### ASSIGNMENT
Nothing but the pictures should be dropped; repeat the rest of the data below exactly.

### RECORD SET
══════

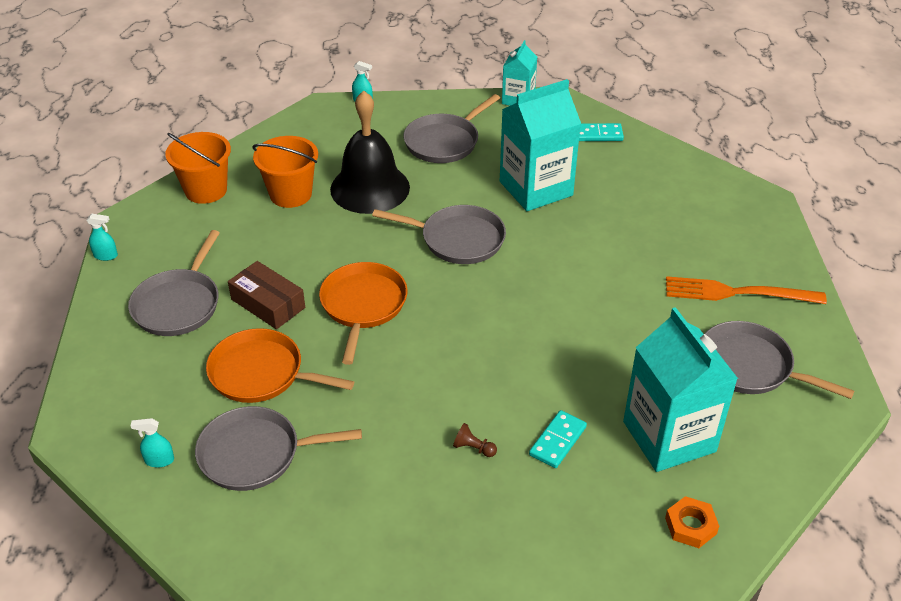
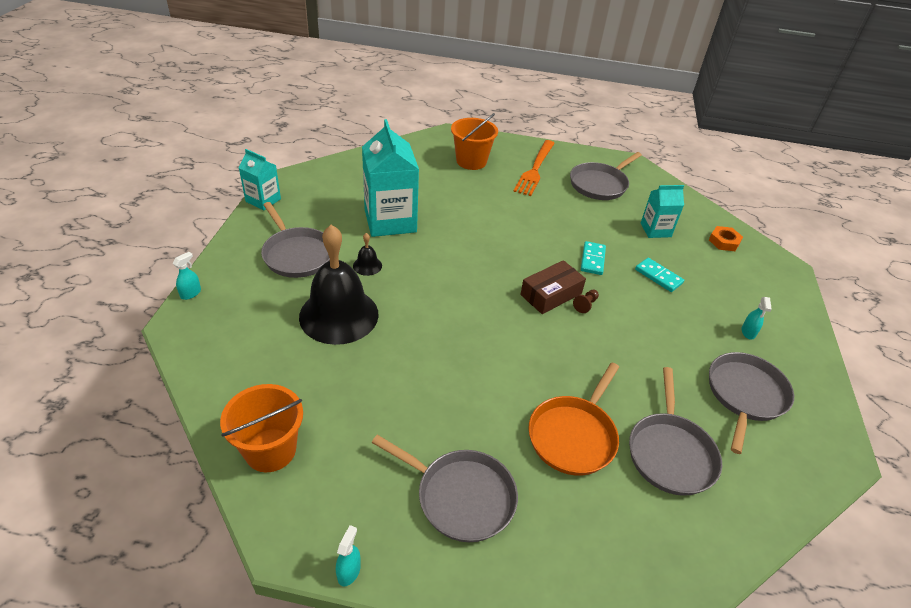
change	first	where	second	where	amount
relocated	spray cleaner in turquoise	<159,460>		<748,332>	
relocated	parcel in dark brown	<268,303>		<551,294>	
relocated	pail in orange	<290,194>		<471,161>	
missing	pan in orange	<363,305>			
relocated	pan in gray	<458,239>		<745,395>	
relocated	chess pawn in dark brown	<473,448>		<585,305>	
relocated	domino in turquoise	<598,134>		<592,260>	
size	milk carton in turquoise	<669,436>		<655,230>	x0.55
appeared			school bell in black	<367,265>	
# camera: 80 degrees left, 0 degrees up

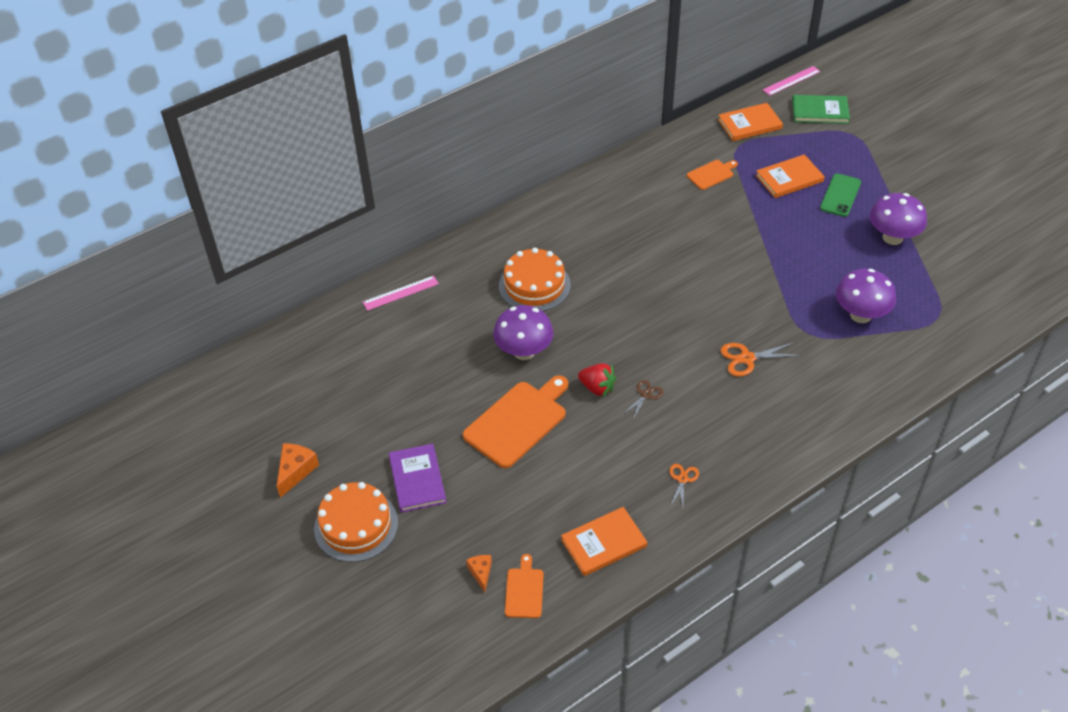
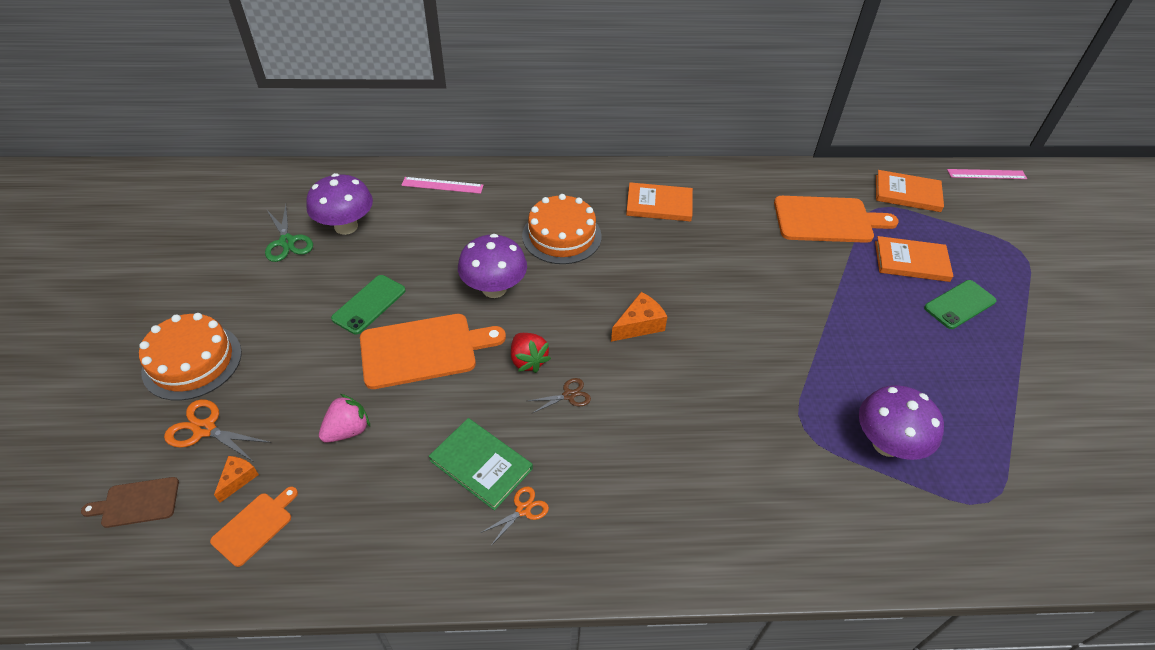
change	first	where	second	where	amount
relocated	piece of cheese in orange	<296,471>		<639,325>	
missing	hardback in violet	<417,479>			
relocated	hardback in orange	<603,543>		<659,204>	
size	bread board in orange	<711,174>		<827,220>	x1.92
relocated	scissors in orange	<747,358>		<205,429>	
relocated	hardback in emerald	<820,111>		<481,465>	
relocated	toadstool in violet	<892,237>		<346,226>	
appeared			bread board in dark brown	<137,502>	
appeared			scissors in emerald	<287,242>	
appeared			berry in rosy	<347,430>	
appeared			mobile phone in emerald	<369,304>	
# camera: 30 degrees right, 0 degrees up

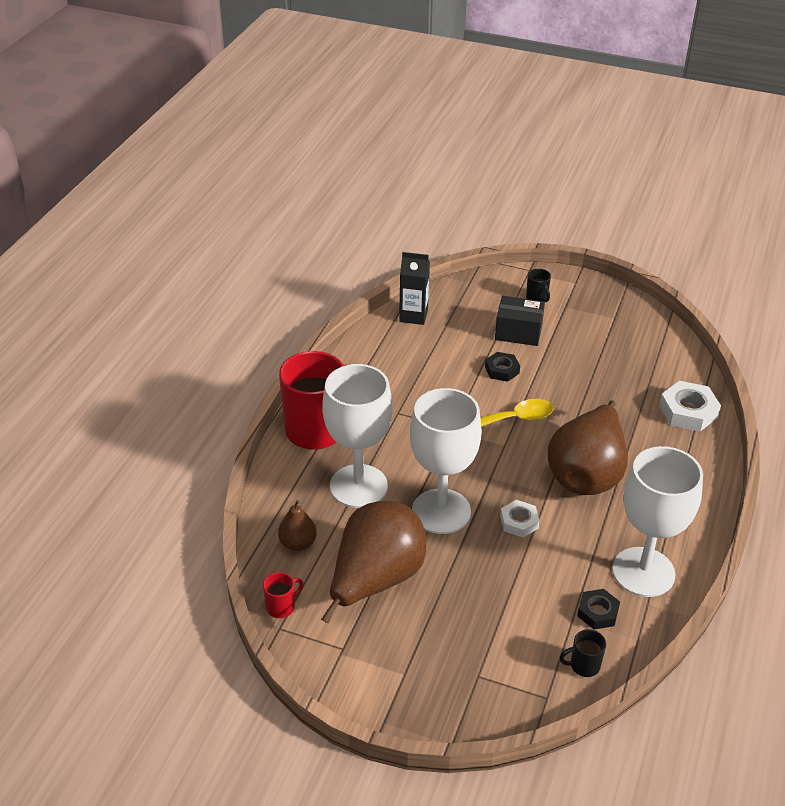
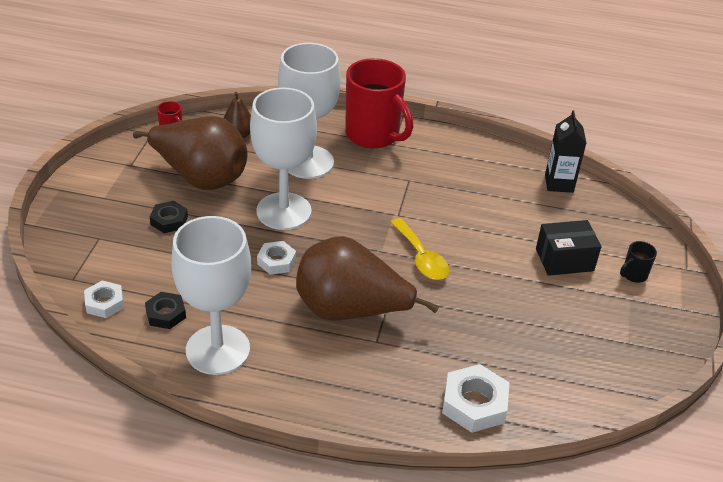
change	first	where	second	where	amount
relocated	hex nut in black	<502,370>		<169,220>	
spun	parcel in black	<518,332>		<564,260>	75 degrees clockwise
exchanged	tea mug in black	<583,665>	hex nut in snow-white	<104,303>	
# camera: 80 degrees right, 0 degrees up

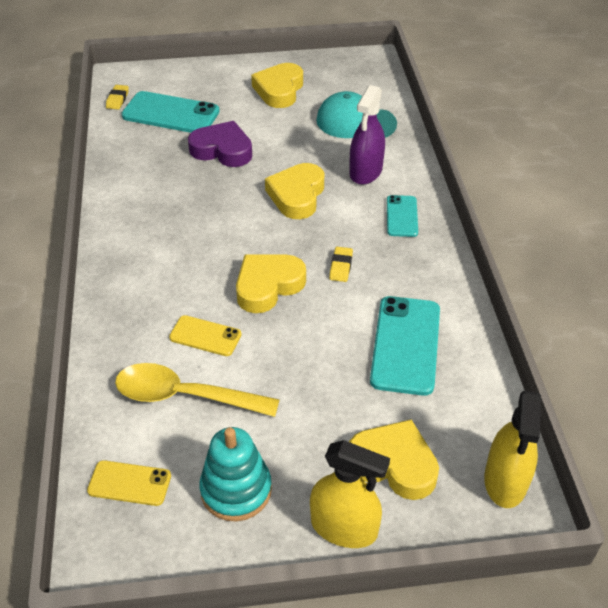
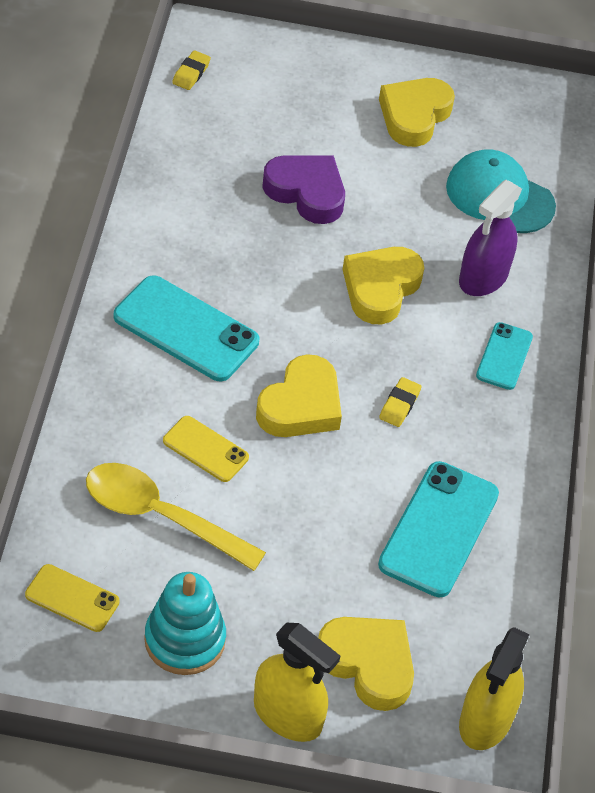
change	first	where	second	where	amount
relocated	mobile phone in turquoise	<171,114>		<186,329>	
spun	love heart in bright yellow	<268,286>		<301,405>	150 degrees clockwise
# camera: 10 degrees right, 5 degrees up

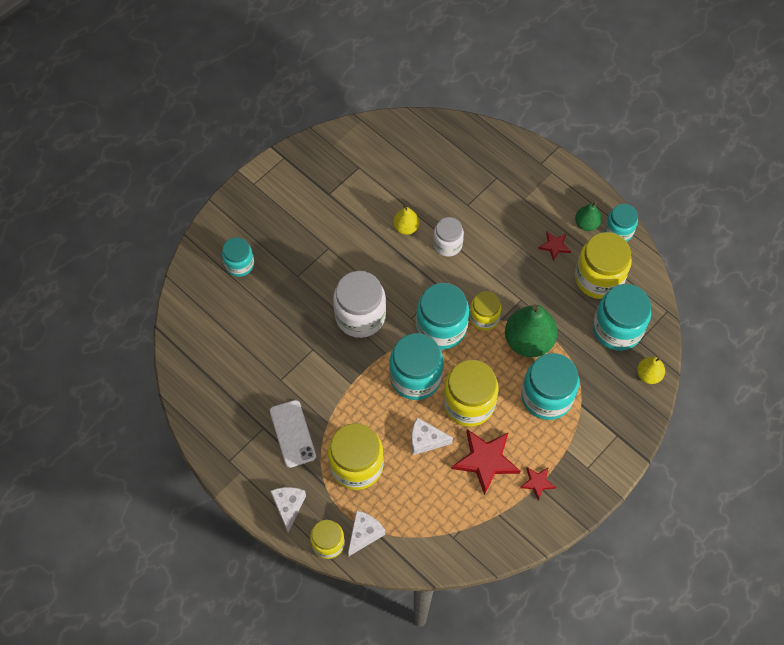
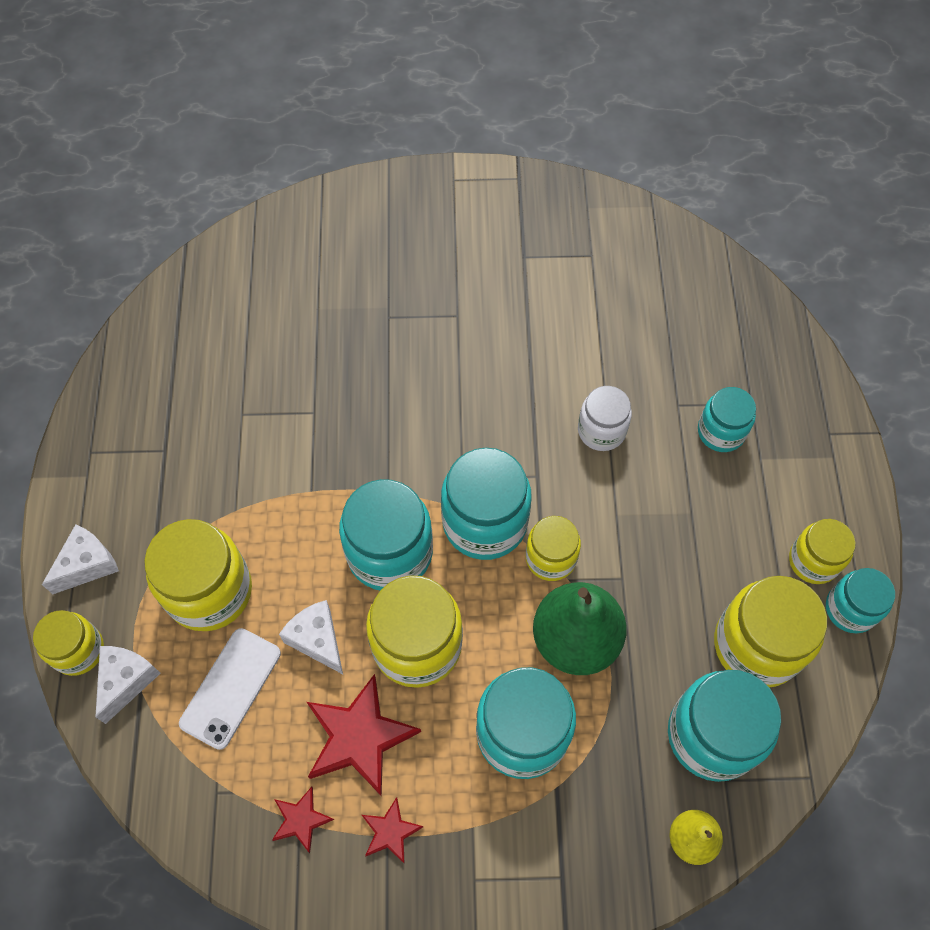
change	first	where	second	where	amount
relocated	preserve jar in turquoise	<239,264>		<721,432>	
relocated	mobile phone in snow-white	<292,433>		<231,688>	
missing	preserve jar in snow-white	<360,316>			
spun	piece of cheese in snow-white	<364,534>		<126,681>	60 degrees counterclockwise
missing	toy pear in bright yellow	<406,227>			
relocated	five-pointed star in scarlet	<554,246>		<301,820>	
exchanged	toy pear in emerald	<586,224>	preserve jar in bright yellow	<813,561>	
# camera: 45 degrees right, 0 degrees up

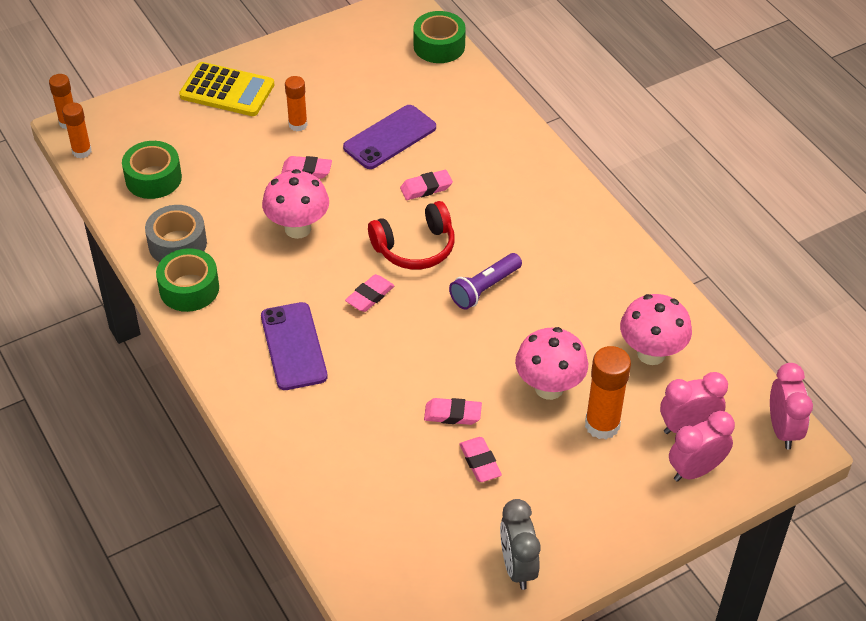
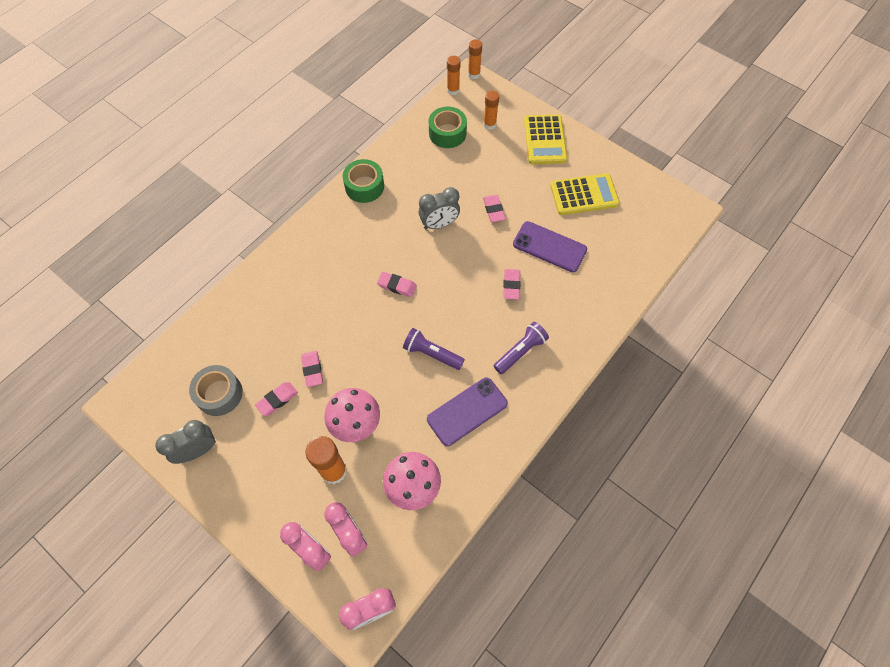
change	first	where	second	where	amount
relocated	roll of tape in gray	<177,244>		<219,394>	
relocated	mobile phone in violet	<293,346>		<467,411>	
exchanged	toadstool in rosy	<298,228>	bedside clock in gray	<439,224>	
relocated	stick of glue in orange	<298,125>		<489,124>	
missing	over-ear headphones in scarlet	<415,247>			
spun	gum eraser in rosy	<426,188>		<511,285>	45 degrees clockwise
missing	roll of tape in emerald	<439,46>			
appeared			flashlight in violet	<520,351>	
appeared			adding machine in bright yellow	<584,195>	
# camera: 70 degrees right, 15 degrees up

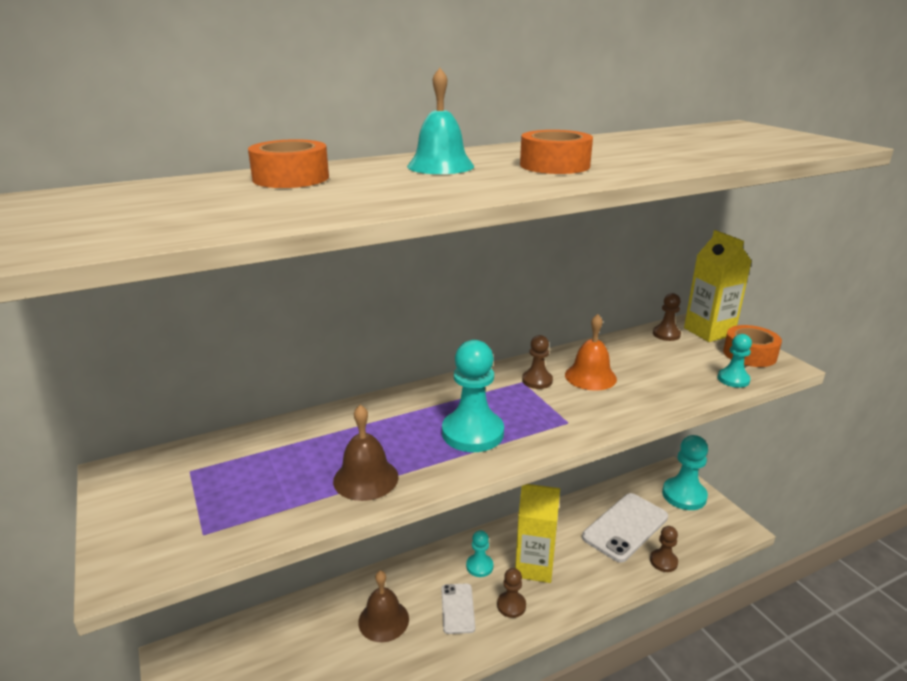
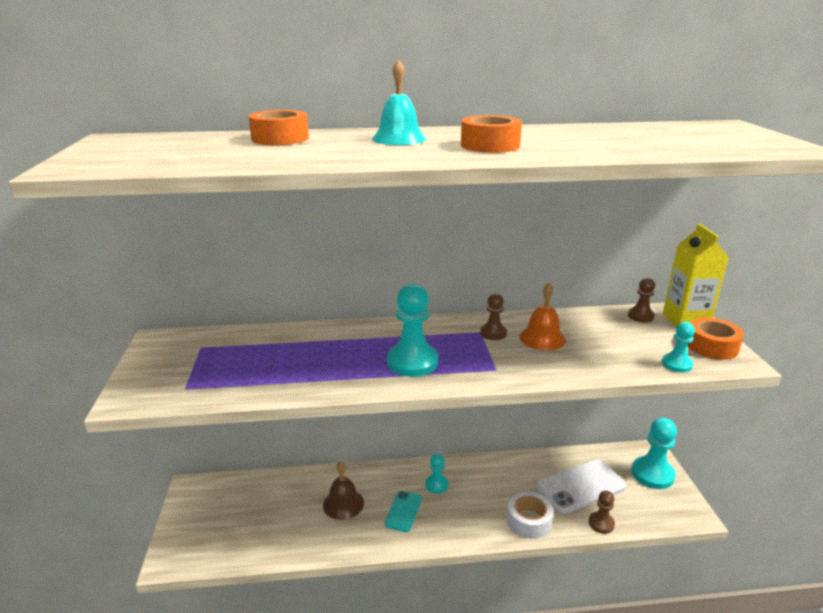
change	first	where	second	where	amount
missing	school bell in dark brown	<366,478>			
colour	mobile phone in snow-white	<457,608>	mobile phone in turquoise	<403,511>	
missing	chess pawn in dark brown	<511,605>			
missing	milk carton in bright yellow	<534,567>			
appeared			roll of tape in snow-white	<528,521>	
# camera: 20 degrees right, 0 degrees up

══════

### EXERCISE ANSWER
change	first	where	second	where	amount
relocated	spray cleaner in turquoise	<159,460>		<748,332>	
relocated	parcel in dark brown	<268,303>		<551,294>	
relocated	pail in orange	<290,194>		<471,161>	
missing	pan in orange	<363,305>			
relocated	pan in gray	<458,239>		<745,395>	
relocated	chess pawn in dark brown	<473,448>		<585,305>	
relocated	domino in turquoise	<598,134>		<592,260>	
size	milk carton in turquoise	<669,436>		<655,230>	x0.55
appeared			school bell in black	<367,265>	
# camera: 80 degrees left, 0 degrees up

change	first	where	second	where	amount
relocated	piece of cheese in orange	<296,471>		<639,325>	
missing	hardback in violet	<417,479>			
relocated	hardback in orange	<603,543>		<659,204>	
size	bread board in orange	<711,174>		<827,220>	x1.92
relocated	scissors in orange	<747,358>		<205,429>	
relocated	hardback in emerald	<820,111>		<481,465>	
relocated	toadstool in violet	<892,237>		<346,226>	
appeared			bread board in dark brown	<137,502>	
appeared			scissors in emerald	<287,242>	
appeared			berry in rosy	<347,430>	
appeared			mobile phone in emerald	<369,304>	
# camera: 30 degrees right, 0 degrees up

change	first	where	second	where	amount
relocated	hex nut in black	<502,370>		<169,220>	
spun	parcel in black	<518,332>		<564,260>	75 degrees clockwise
exchanged	tea mug in black	<583,665>	hex nut in snow-white	<104,303>	
# camera: 80 degrees right, 0 degrees up

change	first	where	second	where	amount
relocated	mobile phone in turquoise	<171,114>		<186,329>	
spun	love heart in bright yellow	<268,286>		<301,405>	150 degrees clockwise
# camera: 10 degrees right, 5 degrees up

change	first	where	second	where	amount
relocated	preserve jar in turquoise	<239,264>		<721,432>	
relocated	mobile phone in snow-white	<292,433>		<231,688>	
missing	preserve jar in snow-white	<360,316>			
spun	piece of cheese in snow-white	<364,534>		<126,681>	60 degrees counterclockwise
missing	toy pear in bright yellow	<406,227>			
relocated	five-pointed star in scarlet	<554,246>		<301,820>	
exchanged	toy pear in emerald	<586,224>	preserve jar in bright yellow	<813,561>	
# camera: 45 degrees right, 0 degrees up

change	first	where	second	where	amount
relocated	roll of tape in gray	<177,244>		<219,394>	
relocated	mobile phone in violet	<293,346>		<467,411>	
exchanged	toadstool in rosy	<298,228>	bedside clock in gray	<439,224>	
relocated	stick of glue in orange	<298,125>		<489,124>	
missing	over-ear headphones in scarlet	<415,247>			
spun	gum eraser in rosy	<426,188>		<511,285>	45 degrees clockwise
missing	roll of tape in emerald	<439,46>			
appeared			flashlight in violet	<520,351>	
appeared			adding machine in bright yellow	<584,195>	
# camera: 70 degrees right, 15 degrees up

change	first	where	second	where	amount
missing	school bell in dark brown	<366,478>			
colour	mobile phone in snow-white	<457,608>	mobile phone in turquoise	<403,511>	
missing	chess pawn in dark brown	<511,605>			
missing	milk carton in bright yellow	<534,567>			
appeared			roll of tape in snow-white	<528,521>	
# camera: 20 degrees right, 0 degrees up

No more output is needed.